PROBLEM DESCRIPTION: Pull every line containing the word "DGND" from the records.

SUPPLIED MATERIAL:

-------

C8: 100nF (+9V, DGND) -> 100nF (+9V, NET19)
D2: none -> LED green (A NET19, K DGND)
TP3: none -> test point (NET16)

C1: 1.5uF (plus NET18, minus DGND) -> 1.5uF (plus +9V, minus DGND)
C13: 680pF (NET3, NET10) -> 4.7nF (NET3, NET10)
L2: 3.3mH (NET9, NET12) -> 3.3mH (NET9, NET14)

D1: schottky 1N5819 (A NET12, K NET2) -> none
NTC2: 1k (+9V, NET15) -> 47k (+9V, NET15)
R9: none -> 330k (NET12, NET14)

-------

FINISHED EXERCISE:
C8: 100nF (+9V, DGND) -> 100nF (+9V, NET19)
D2: none -> LED green (A NET19, K DGND)
C1: 1.5uF (plus NET18, minus DGND) -> 1.5uF (plus +9V, minus DGND)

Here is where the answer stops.